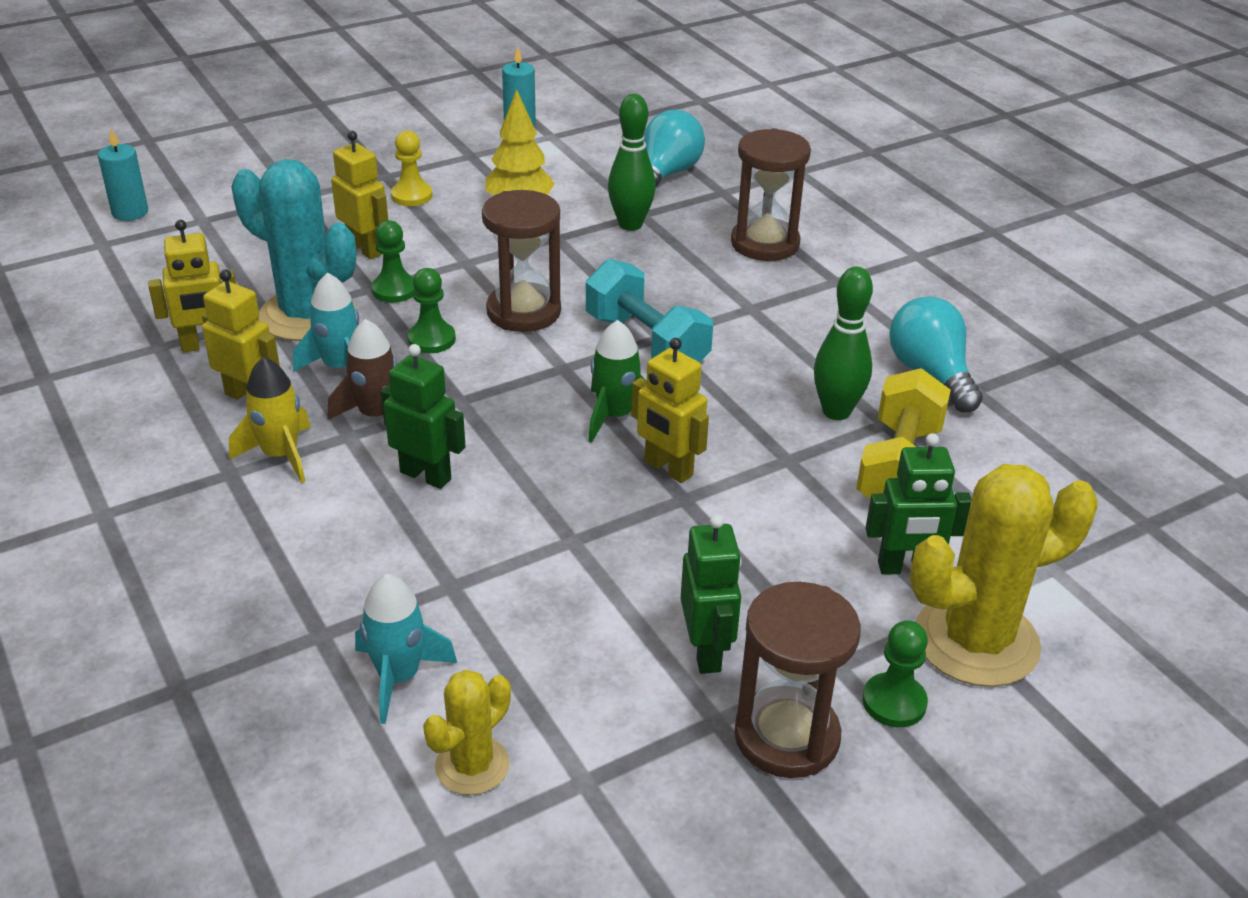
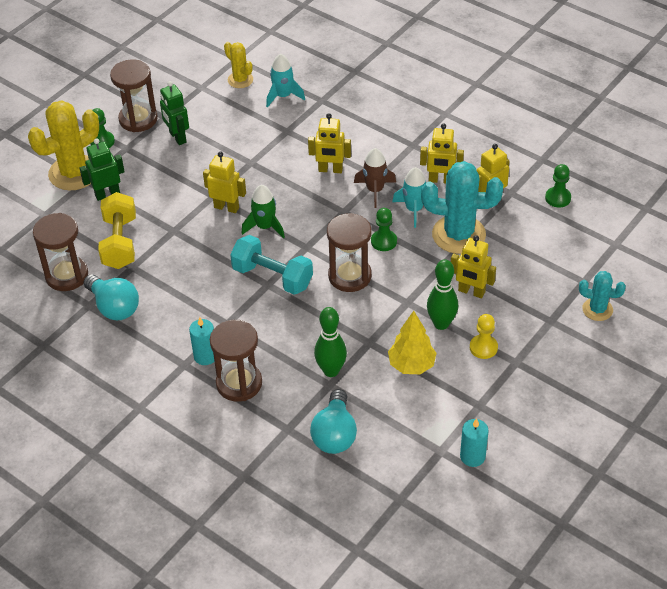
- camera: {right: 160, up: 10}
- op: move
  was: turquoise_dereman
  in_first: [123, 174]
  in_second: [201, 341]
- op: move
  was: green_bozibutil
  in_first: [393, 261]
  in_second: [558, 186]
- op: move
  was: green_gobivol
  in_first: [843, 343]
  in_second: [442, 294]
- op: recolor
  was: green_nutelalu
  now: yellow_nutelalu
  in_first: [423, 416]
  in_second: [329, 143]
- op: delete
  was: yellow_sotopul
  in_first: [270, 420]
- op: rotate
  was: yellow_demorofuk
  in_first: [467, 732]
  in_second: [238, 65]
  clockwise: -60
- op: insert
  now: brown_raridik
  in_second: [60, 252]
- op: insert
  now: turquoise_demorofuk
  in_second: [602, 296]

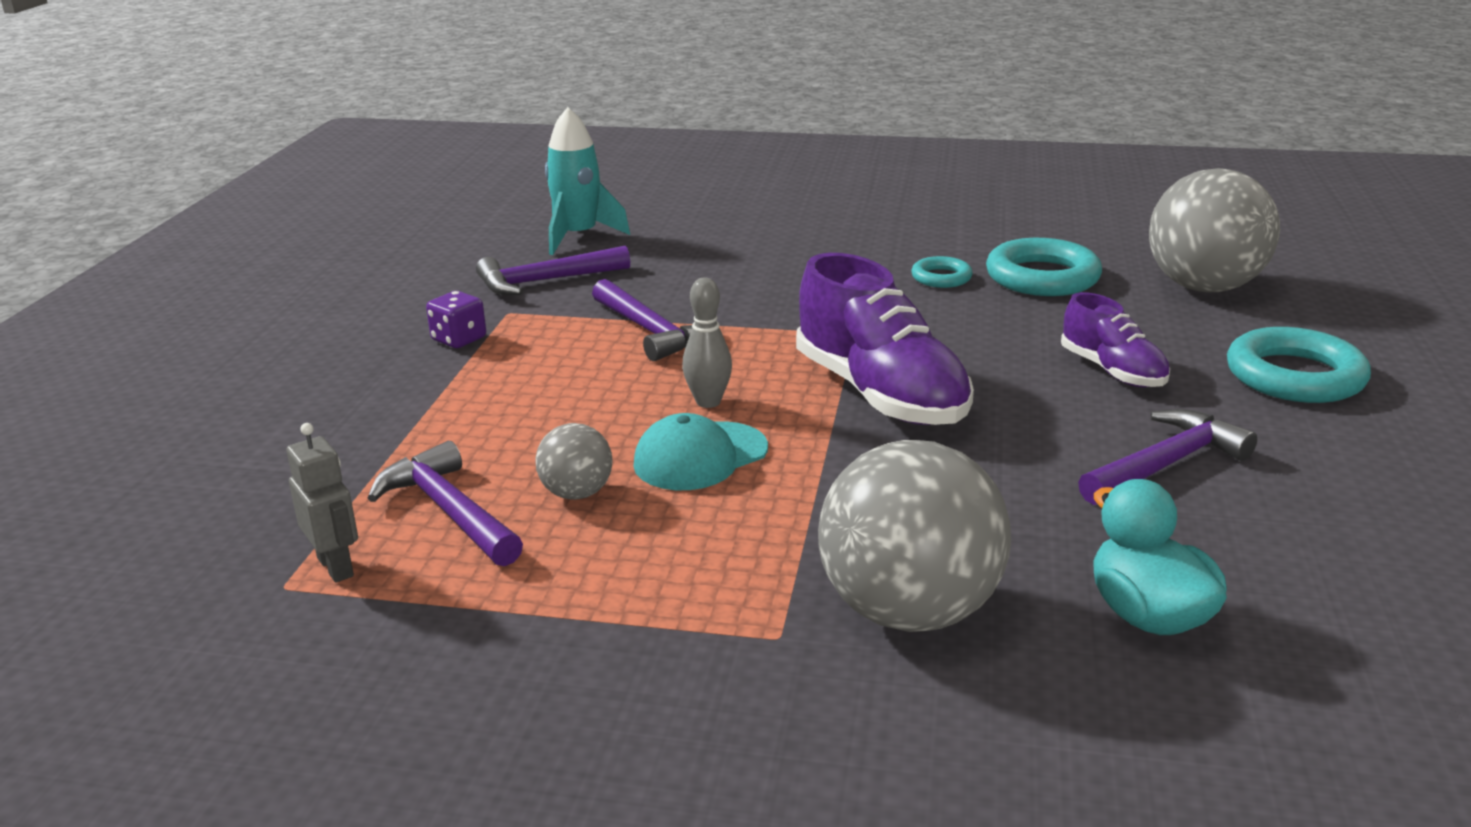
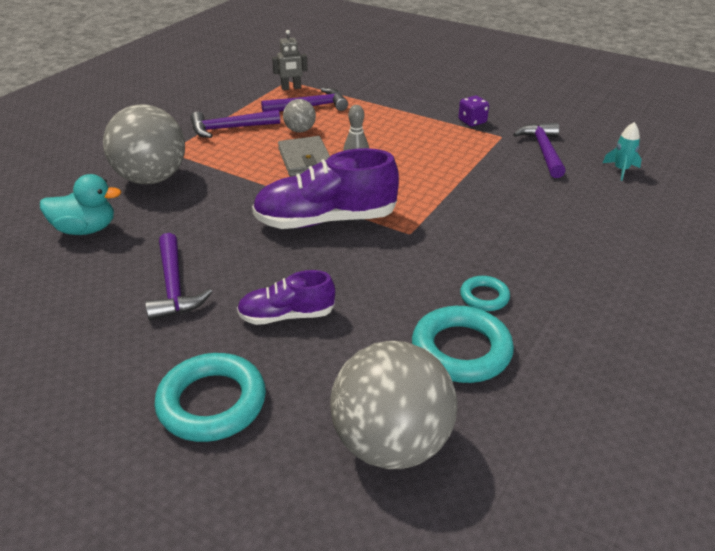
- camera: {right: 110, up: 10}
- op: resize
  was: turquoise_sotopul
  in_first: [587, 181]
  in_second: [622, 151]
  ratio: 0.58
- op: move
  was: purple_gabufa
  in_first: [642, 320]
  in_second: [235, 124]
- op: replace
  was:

---

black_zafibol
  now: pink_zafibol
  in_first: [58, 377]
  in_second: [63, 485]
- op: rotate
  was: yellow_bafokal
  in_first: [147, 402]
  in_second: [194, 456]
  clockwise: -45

• _Task details_: In the listing above, find the line containing "in_second: [201, 341]" and the line containing "now: turquoise_demorofuk". Output them and every line between, exactly, and nothing else.

• _Solution to the problem_:
  in_second: [201, 341]
- op: move
  was: green_bozibutil
  in_first: [393, 261]
  in_second: [558, 186]
- op: move
  was: green_gobivol
  in_first: [843, 343]
  in_second: [442, 294]
- op: recolor
  was: green_nutelalu
  now: yellow_nutelalu
  in_first: [423, 416]
  in_second: [329, 143]
- op: delete
  was: yellow_sotopul
  in_first: [270, 420]
- op: rotate
  was: yellow_demorofuk
  in_first: [467, 732]
  in_second: [238, 65]
  clockwise: -60
- op: insert
  now: brown_raridik
  in_second: [60, 252]
- op: insert
  now: turquoise_demorofuk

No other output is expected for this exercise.